### What is needed
Give the listing below as a JSON list of strings, one string per line, from its first line through the line with "16 [1362, 55]". Include both ends and leave out blank lines.

******

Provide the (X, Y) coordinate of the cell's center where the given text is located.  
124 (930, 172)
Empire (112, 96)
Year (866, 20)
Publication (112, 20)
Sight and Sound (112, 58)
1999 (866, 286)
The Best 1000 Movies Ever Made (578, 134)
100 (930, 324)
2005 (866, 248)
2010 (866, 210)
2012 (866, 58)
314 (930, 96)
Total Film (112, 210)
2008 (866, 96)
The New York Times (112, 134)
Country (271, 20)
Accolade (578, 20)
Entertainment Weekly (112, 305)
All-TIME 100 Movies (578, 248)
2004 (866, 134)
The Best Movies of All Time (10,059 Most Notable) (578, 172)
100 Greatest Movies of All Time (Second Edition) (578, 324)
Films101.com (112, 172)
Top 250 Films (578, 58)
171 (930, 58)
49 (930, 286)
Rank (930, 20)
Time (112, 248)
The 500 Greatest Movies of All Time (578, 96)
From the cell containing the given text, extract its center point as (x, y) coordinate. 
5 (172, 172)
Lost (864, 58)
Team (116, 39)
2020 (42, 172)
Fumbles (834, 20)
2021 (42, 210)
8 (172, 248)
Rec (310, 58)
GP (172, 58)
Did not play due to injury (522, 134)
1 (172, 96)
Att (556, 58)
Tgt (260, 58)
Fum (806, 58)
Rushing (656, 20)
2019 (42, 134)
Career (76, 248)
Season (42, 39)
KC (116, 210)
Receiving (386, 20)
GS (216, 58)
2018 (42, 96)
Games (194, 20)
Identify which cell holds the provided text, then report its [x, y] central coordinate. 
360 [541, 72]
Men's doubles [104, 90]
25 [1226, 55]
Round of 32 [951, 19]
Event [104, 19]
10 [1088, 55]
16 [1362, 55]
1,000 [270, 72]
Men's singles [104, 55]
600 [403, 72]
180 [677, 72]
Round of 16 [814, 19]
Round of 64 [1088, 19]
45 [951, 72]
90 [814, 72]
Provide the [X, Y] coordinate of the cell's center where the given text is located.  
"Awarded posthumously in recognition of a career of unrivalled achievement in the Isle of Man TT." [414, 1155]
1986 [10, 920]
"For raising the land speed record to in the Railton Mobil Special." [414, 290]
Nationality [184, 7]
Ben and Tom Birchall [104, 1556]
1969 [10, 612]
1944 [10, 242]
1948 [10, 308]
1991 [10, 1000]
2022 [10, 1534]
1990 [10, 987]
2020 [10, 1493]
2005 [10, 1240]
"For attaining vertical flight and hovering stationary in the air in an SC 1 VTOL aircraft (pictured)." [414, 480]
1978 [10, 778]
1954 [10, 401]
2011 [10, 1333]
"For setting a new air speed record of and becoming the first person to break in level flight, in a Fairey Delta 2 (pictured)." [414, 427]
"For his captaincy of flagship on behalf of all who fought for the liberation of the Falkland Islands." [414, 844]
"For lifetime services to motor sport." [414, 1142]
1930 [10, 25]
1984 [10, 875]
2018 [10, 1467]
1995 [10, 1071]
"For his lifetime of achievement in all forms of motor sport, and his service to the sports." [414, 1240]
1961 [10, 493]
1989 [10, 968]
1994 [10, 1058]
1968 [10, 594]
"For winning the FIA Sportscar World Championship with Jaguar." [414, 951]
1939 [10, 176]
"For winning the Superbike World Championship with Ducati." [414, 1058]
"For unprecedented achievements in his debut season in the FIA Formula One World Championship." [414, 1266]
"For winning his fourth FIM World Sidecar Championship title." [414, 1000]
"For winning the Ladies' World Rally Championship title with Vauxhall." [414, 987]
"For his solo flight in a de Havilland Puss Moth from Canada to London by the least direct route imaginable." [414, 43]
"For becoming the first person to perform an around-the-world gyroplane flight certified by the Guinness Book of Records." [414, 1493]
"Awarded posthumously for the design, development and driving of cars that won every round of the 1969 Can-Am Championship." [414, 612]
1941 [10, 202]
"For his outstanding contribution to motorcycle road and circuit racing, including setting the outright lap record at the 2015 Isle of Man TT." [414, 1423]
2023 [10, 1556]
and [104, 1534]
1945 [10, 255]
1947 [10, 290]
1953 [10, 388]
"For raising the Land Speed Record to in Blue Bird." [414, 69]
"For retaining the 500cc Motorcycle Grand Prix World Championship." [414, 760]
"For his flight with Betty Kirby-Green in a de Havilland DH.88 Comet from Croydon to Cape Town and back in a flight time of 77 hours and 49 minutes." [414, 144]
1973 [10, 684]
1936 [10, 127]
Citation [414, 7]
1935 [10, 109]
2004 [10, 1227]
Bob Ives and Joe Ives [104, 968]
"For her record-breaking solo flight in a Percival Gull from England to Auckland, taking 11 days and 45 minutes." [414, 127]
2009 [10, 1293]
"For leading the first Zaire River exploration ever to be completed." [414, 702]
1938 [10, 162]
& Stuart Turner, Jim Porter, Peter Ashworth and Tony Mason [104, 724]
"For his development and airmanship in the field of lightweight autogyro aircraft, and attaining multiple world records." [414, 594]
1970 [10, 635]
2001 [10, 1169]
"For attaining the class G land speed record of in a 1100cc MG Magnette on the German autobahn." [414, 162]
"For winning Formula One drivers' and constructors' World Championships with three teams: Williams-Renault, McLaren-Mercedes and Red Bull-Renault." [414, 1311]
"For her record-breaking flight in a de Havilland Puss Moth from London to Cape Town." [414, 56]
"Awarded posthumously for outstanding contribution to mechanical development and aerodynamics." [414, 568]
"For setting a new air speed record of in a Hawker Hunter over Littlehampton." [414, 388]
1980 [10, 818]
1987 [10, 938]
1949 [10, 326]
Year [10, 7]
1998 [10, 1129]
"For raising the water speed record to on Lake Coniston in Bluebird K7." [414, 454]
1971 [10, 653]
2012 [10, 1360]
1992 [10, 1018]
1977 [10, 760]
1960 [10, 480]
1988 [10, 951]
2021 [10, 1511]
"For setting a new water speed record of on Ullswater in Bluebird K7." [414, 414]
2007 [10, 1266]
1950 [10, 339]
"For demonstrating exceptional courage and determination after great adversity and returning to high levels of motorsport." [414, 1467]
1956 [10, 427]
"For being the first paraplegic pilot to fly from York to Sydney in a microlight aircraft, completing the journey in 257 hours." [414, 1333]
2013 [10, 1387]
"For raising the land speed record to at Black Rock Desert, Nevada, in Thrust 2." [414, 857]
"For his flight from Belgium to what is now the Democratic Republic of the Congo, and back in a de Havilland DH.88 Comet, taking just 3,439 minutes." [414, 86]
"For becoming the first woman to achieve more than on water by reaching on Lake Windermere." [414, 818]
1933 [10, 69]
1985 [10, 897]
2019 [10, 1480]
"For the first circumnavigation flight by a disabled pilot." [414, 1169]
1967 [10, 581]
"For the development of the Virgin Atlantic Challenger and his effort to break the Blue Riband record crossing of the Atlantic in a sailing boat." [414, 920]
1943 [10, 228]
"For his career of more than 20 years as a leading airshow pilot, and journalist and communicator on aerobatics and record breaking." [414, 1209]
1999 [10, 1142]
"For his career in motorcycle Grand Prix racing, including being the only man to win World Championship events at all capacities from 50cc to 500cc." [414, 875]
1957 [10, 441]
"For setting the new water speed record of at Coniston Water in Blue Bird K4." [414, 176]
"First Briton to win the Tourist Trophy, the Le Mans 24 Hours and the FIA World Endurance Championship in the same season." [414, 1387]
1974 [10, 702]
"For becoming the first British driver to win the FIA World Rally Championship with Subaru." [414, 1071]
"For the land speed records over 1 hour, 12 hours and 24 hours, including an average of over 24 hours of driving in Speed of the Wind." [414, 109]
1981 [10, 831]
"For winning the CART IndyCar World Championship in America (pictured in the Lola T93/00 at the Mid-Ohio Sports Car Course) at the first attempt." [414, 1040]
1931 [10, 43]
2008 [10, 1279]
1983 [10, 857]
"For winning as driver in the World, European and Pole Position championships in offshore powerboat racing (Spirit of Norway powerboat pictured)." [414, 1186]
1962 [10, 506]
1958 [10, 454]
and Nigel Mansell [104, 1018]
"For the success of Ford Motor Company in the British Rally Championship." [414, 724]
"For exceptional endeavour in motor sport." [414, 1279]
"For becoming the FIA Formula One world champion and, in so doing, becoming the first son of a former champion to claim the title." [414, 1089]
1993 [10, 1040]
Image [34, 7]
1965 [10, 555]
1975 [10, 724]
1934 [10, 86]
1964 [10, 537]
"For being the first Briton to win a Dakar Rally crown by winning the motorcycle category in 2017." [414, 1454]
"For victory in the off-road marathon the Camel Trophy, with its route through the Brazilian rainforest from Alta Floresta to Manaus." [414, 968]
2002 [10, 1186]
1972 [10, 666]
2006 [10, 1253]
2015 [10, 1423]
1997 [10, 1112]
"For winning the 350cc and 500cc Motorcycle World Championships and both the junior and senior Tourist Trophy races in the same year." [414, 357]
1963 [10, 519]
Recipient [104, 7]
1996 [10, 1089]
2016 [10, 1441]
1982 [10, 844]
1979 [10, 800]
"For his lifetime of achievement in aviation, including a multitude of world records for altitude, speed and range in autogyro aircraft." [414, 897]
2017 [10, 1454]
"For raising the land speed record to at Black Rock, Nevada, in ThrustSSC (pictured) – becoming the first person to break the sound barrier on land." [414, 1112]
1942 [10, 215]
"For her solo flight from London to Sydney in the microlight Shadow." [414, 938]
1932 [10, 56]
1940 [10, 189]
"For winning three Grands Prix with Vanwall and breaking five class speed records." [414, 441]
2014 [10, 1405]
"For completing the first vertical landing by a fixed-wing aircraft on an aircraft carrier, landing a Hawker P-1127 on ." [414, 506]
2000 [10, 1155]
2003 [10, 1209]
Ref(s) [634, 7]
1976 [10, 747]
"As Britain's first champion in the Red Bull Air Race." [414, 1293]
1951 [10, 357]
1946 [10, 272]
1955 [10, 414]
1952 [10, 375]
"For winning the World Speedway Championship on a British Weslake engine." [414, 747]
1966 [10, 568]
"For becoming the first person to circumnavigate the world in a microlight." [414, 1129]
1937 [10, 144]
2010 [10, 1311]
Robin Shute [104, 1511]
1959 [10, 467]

******

### Response
[
  "Provide the (X, Y) coordinate of the cell's center where the given text is located.  ",
  "124 (930, 172)",
  "Empire (112, 96)",
  "Year (866, 20)",
  "Publication (112, 20)",
  "Sight and Sound (112, 58)",
  "1999 (866, 286)",
  "The Best 1000 Movies Ever Made (578, 134)",
  "100 (930, 324)",
  "2005 (866, 248)",
  "2010 (866, 210)",
  "2012 (866, 58)",
  "314 (930, 96)",
  "Total Film (112, 210)",
  "2008 (866, 96)",
  "The New York Times (112, 134)",
  "Country (271, 20)",
  "Accolade (578, 20)",
  "Entertainment Weekly (112, 305)",
  "All-TIME 100 Movies (578, 248)",
  "2004 (866, 134)",
  "The Best Movies of All Time (10,059 Most Notable) (578, 172)",
  "100 Greatest Movies of All Time (Second Edition) (578, 324)",
  "Films101.com (112, 172)",
  "Top 250 Films (578, 58)",
  "171 (930, 58)",
  "49 (930, 286)",
  "Rank (930, 20)",
  "Time (112, 248)",
  "The 500 Greatest Movies of All Time (578, 96)",
  "From the cell containing the given text, extract its center point as (x, y) coordinate. ",
  "5 (172, 172)",
  "Lost (864, 58)",
  "Team (116, 39)",
  "2020 (42, 172)",
  "Fumbles (834, 20)",
  "2021 (42, 210)",
  "8 (172, 248)",
  "Rec (310, 58)",
  "GP (172, 58)",
  "Did not play due to injury (522, 134)",
  "1 (172, 96)",
  "Att (556, 58)",
  "Tgt (260, 58)",
  "Fum (806, 58)",
  "Rushing (656, 20)",
  "2019 (42, 134)",
  "Career (76, 248)",
  "Season (42, 39)",
  "KC (116, 210)",
  "Receiving (386, 20)",
  "GS (216, 58)",
  "2018 (42, 96)",
  "Games (194, 20)",
  "Identify which cell holds the provided text, then report its [x, y] central coordinate. ",
  "360 [541, 72]",
  "Men's doubles [104, 90]",
  "25 [1226, 55]",
  "Round of 32 [951, 19]",
  "Event [104, 19]",
  "10 [1088, 55]",
  "16 [1362, 55]"
]